» WHAT YOU NEED TO DO
From the entries below, retype only the lines from the one with "D205: none -> diode 1N4007 (A AC2, K VCC)" through the one with "R202: 15 (AC2, VCC) -> none", exactly as written.

INPUT FOR THIS TASK START

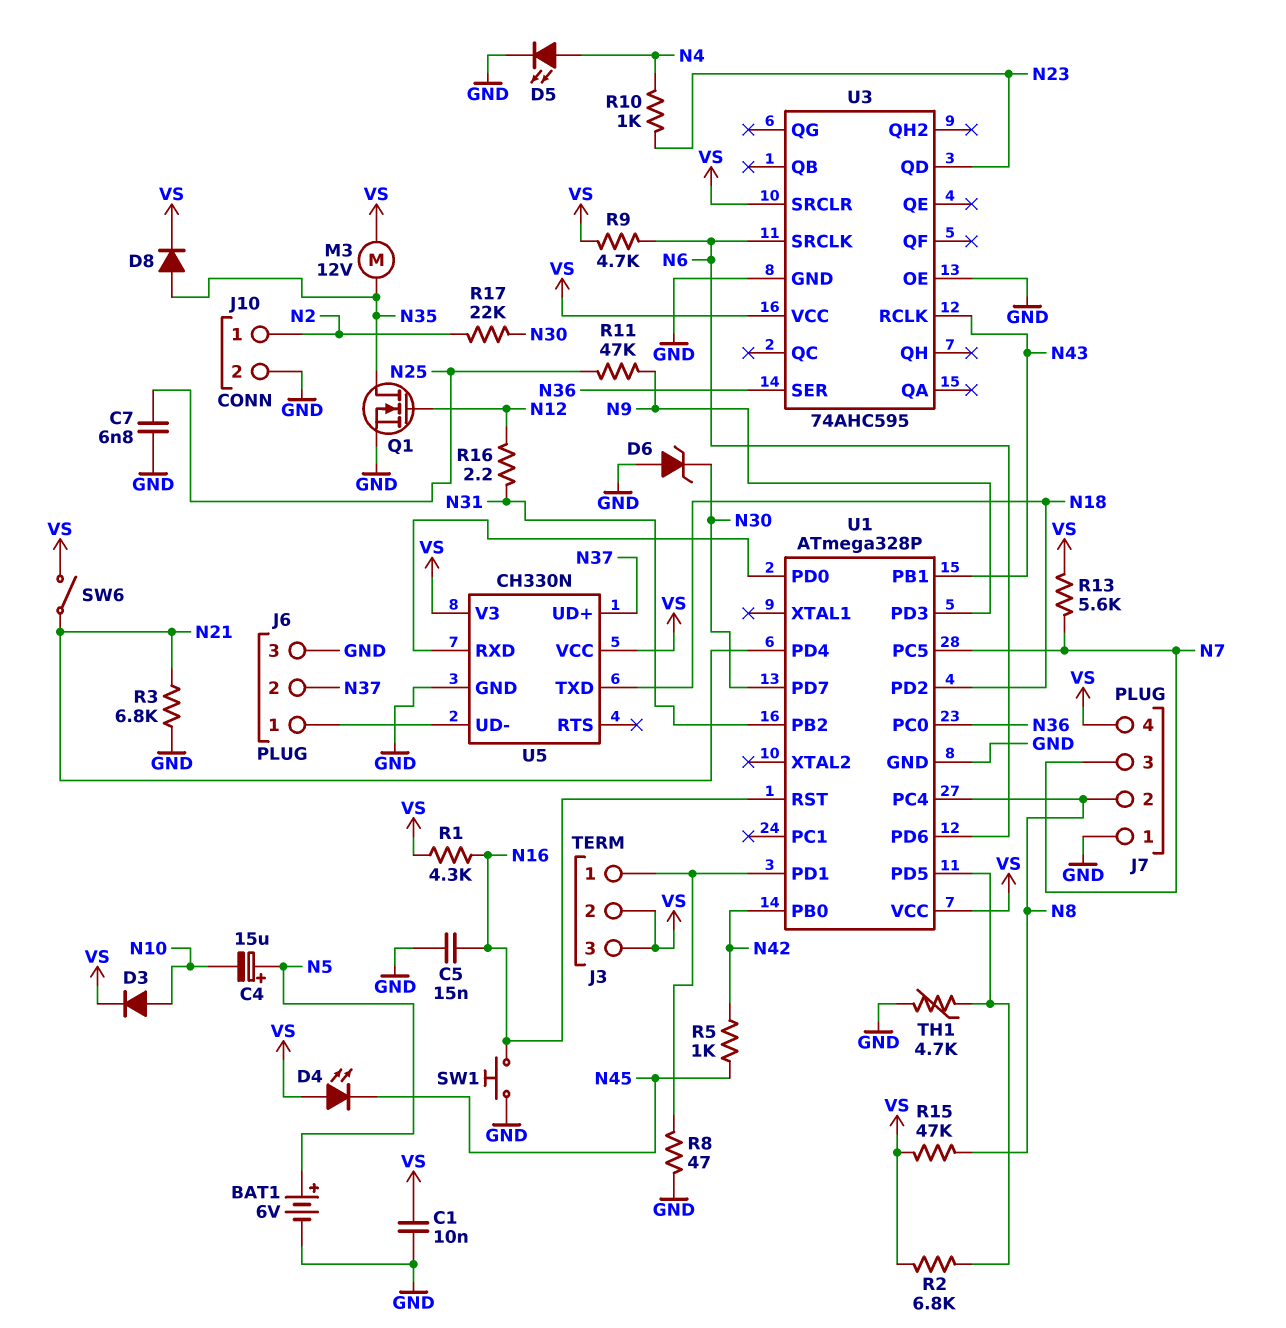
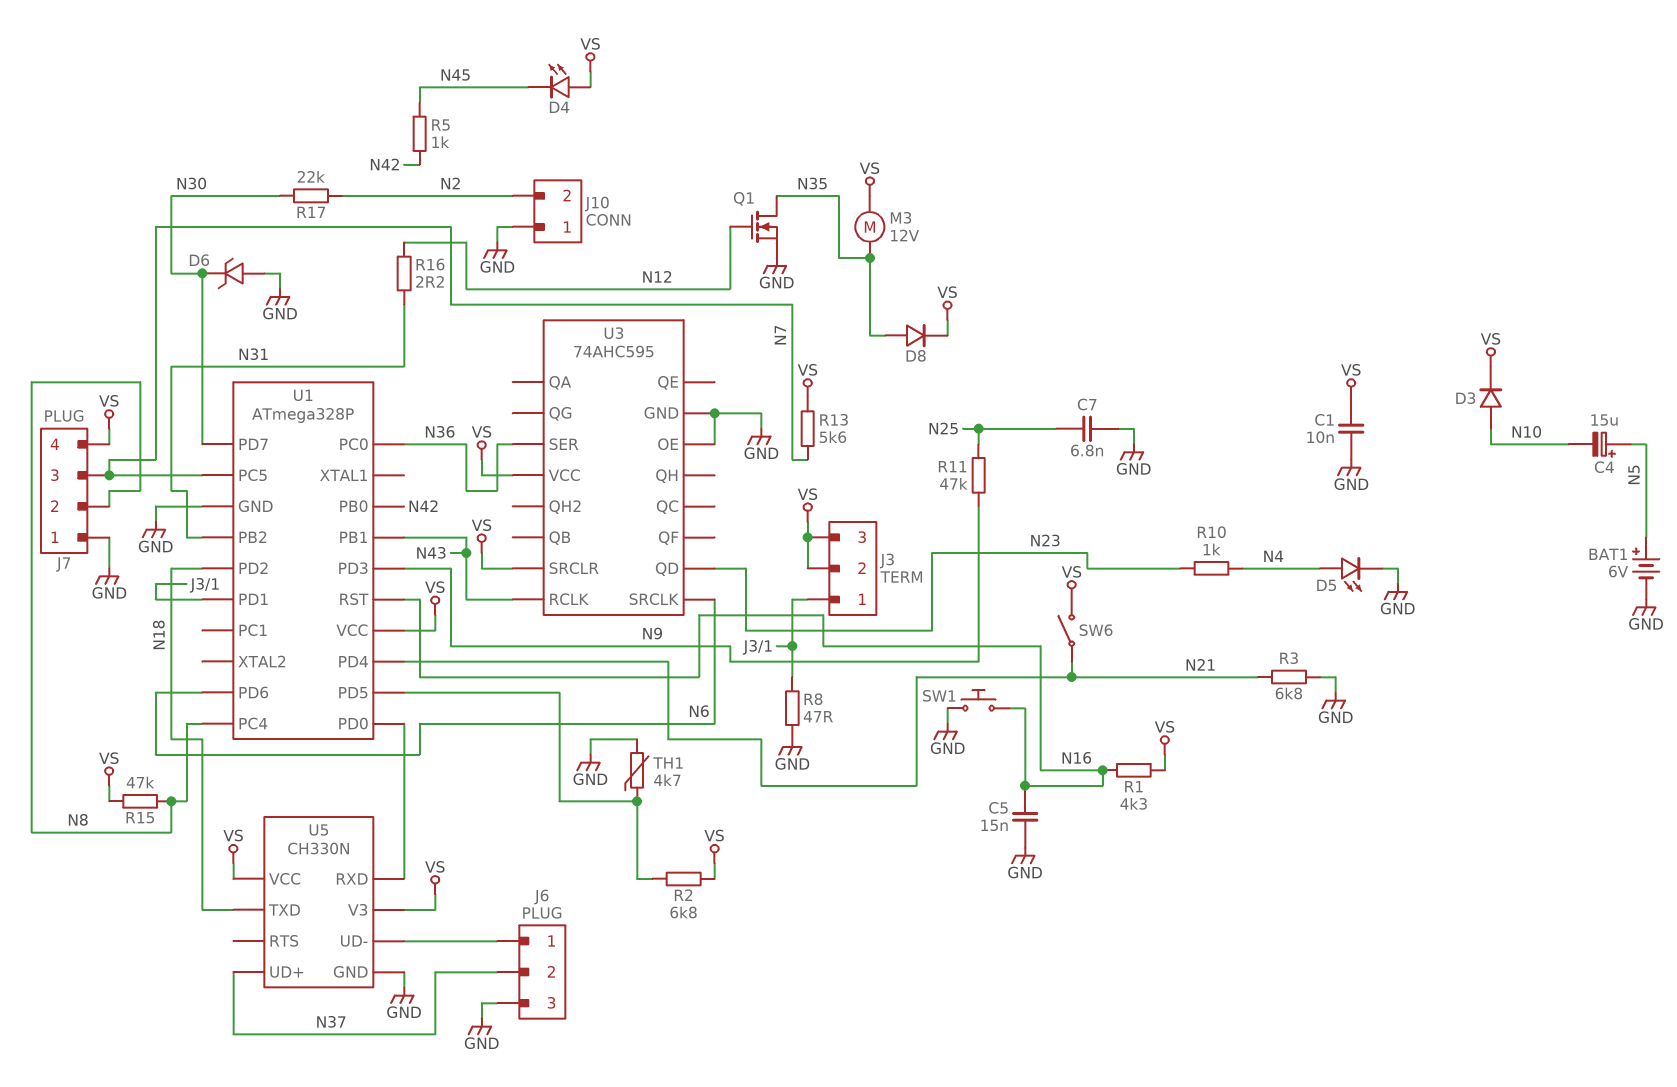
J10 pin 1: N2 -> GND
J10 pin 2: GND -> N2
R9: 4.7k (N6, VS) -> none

INPUT FOR THIS TASK END
INPUT FOR THIS TASK START

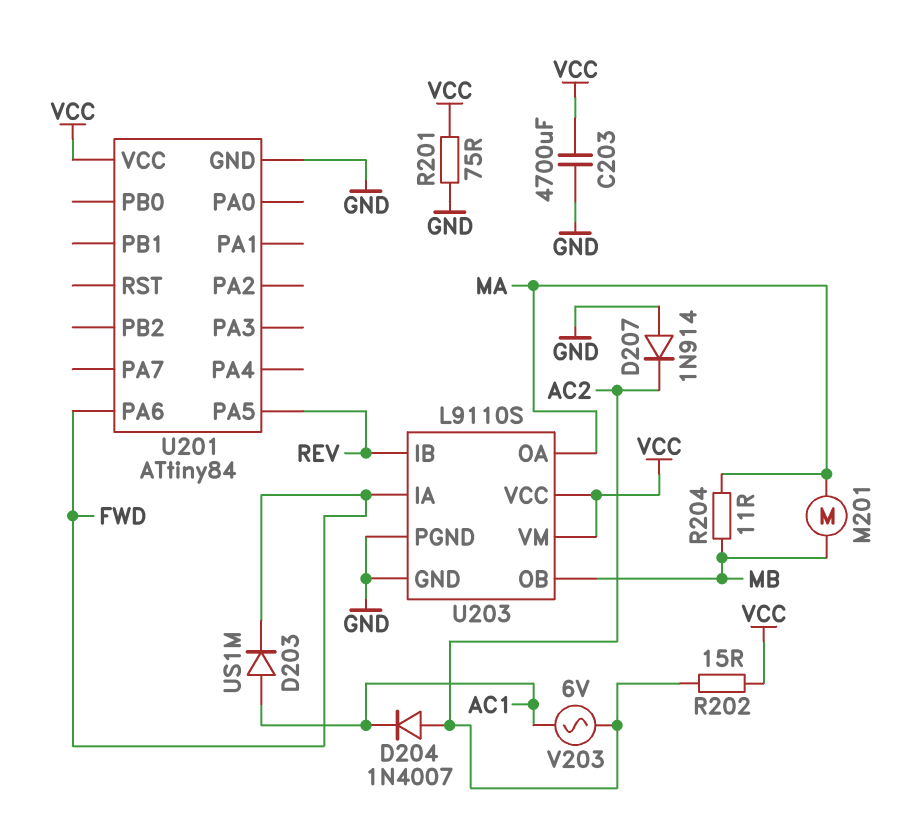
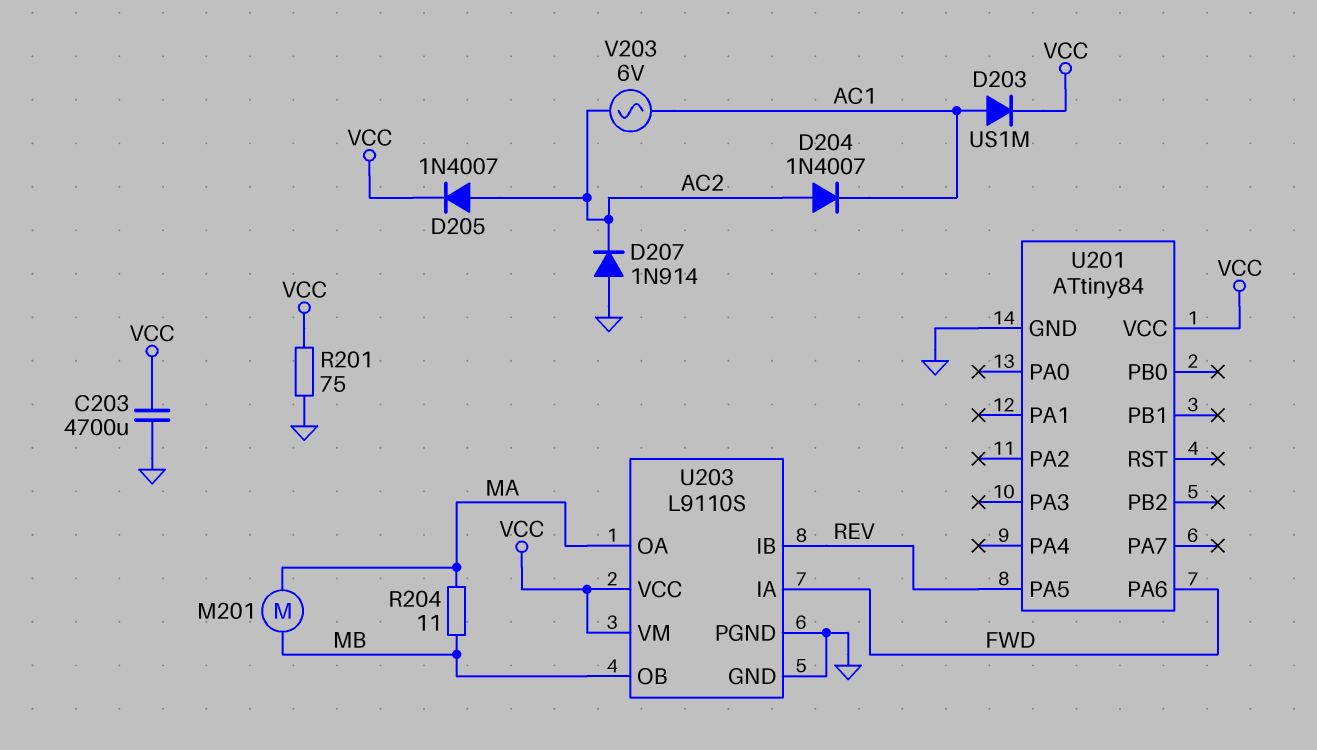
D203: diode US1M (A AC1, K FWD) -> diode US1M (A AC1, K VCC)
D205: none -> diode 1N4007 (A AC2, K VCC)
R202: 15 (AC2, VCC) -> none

INPUT FOR THIS TASK END
INPUT FOR THIS TASK START

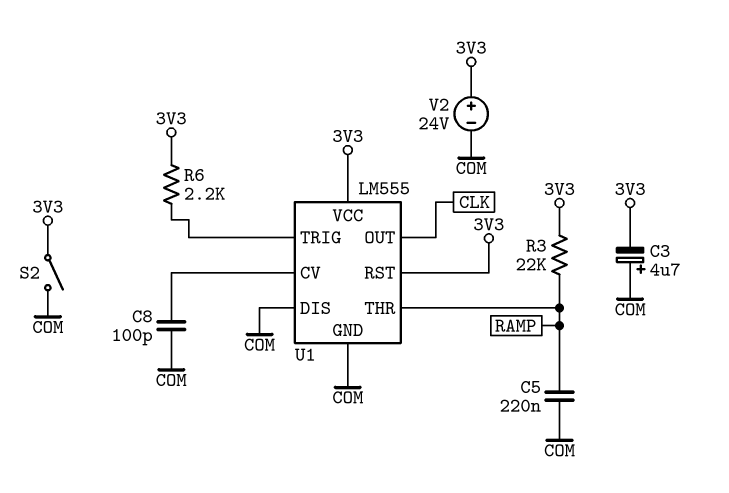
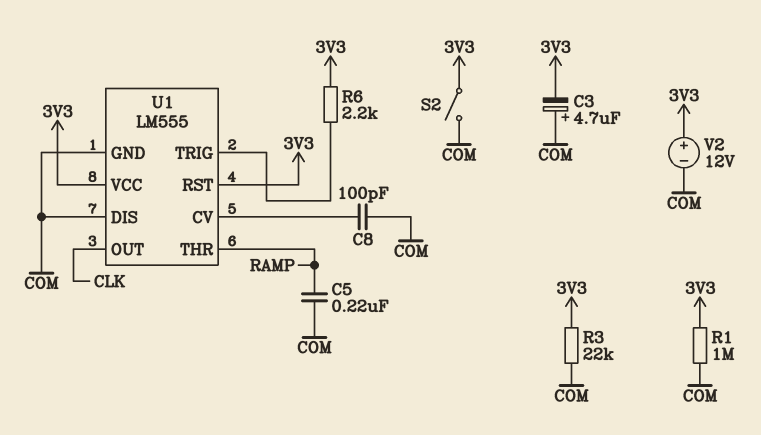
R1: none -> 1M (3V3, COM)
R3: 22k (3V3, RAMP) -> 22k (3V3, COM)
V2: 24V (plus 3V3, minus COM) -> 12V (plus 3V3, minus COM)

INPUT FOR THIS TASK END

» ANSWER TO THIS TASK
D205: none -> diode 1N4007 (A AC2, K VCC)
R202: 15 (AC2, VCC) -> none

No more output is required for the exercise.